Content starts

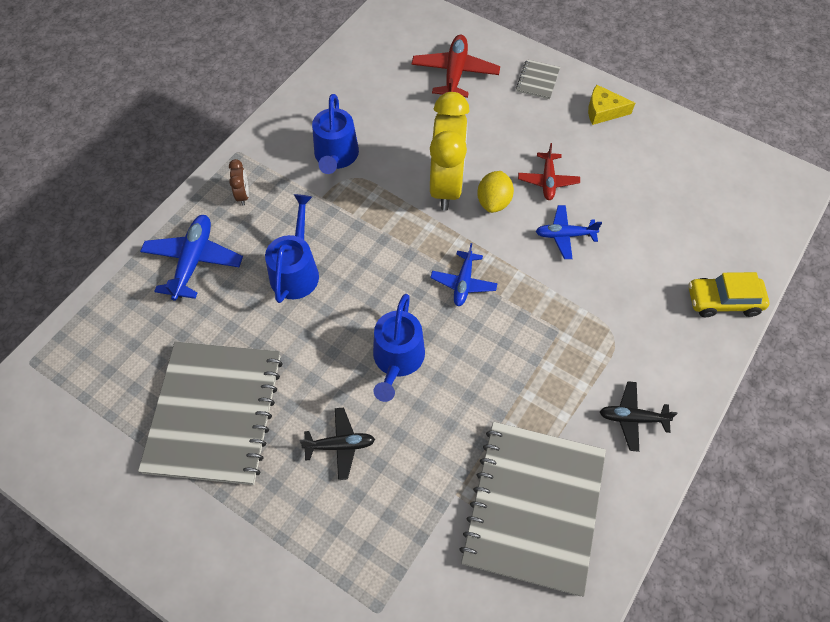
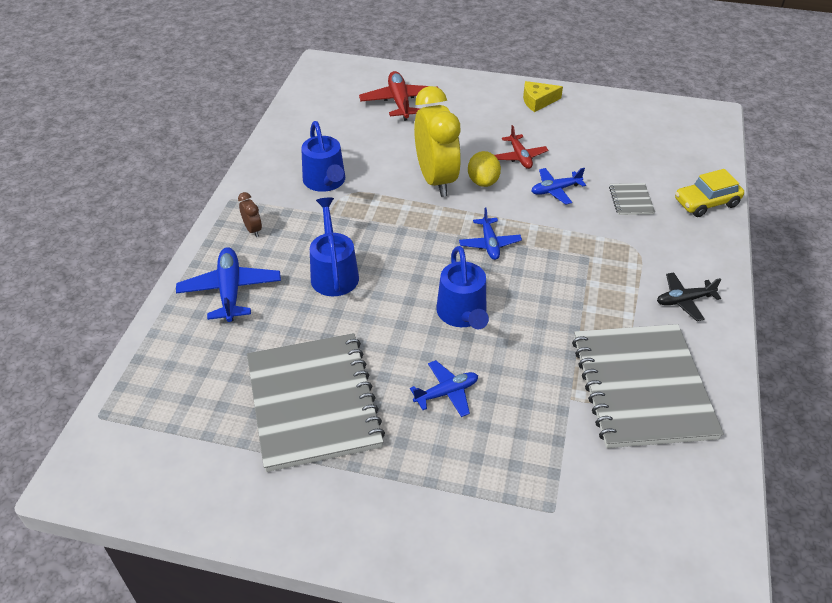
camera: 20 degrees left, 15 degrees down
(340, 445) = (446, 393): black plane -> blue plane
(537, 80) = (472, 92): grey notebook -> grey notebook (631, 200)

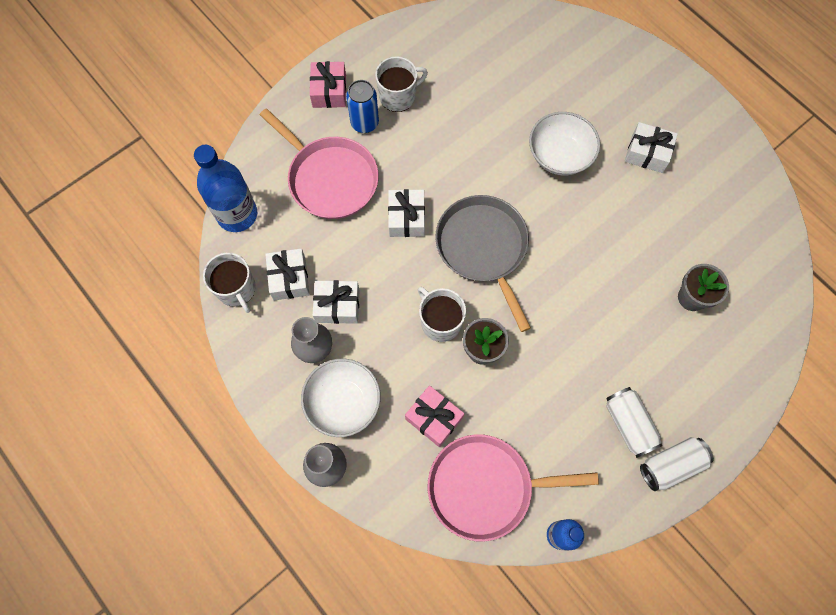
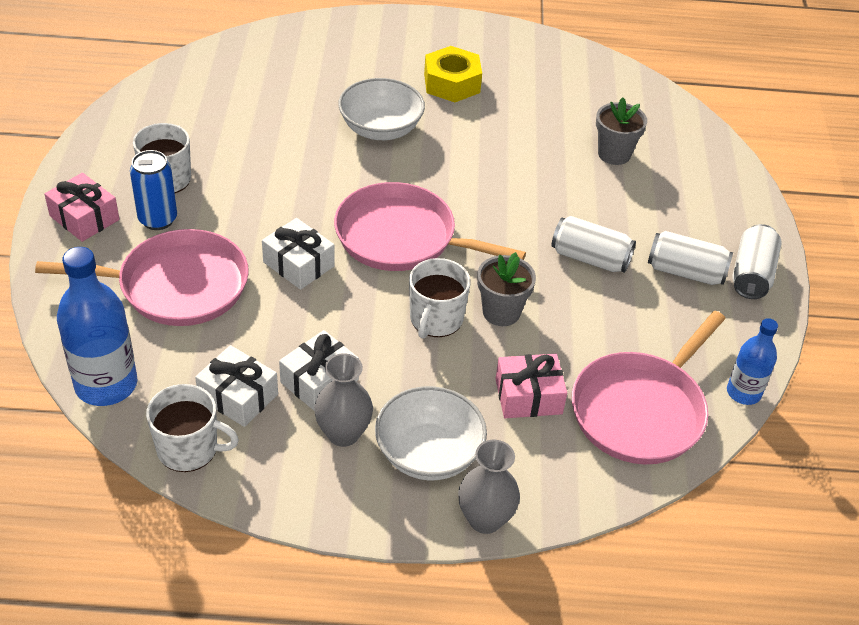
camera: 50 degrees left, 25 degrees down
(440, 322) = (436, 319): white mug -> white mug turned 75 degrees counterclockwise
(483, 248) = (402, 237): grey pan -> pink pan
(579, 361) = (590, 258): none -> white can
(647, 153) = (451, 83): white gift -> yellow nut

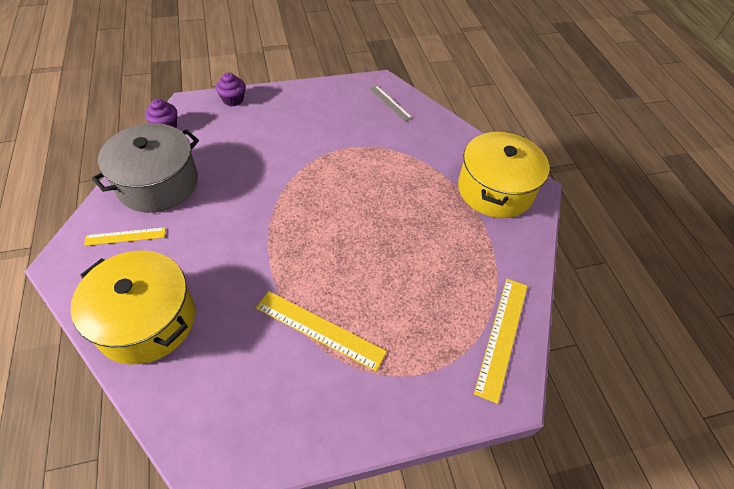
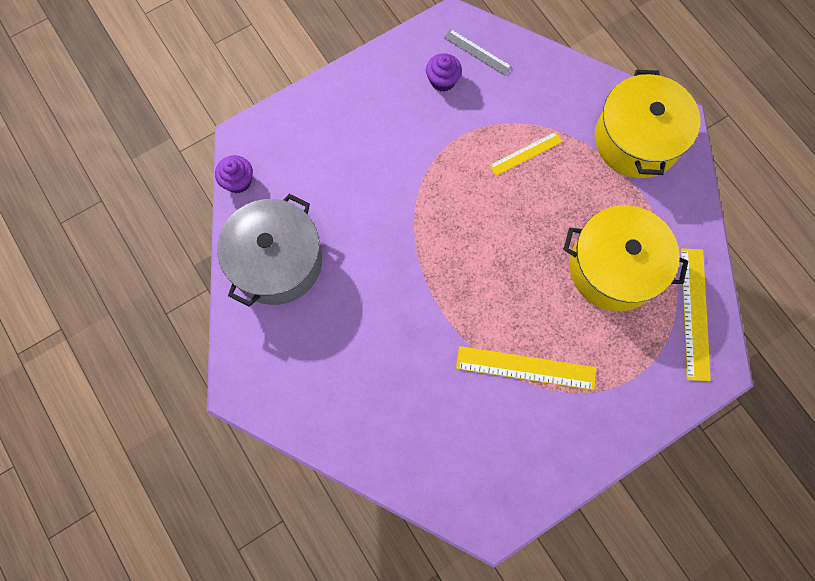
camera: 15 degrees left, 20 degrees up
(125, 236) = (283, 338): yellow ruler -> yellow ruler (525, 153)
(146, 320) = (360, 418): yellow pot -> yellow pot (614, 268)
(233, 100) = (292, 113): purple cupcake -> purple cupcake (442, 80)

Content ends

→ TASK TO COMPLETE
Type out each line of the records above exactly, skipping any pictures.

→ ANSWER TO THIS TASK
camera: 20 degrees left, 15 degrees down
(340, 445) = (446, 393): black plane -> blue plane
(537, 80) = (472, 92): grey notebook -> grey notebook (631, 200)

camera: 50 degrees left, 25 degrees down
(440, 322) = (436, 319): white mug -> white mug turned 75 degrees counterclockwise
(483, 248) = (402, 237): grey pan -> pink pan
(579, 361) = (590, 258): none -> white can
(647, 153) = (451, 83): white gift -> yellow nut

camera: 15 degrees left, 20 degrees up
(125, 236) = (283, 338): yellow ruler -> yellow ruler (525, 153)
(146, 320) = (360, 418): yellow pot -> yellow pot (614, 268)
(233, 100) = (292, 113): purple cupcake -> purple cupcake (442, 80)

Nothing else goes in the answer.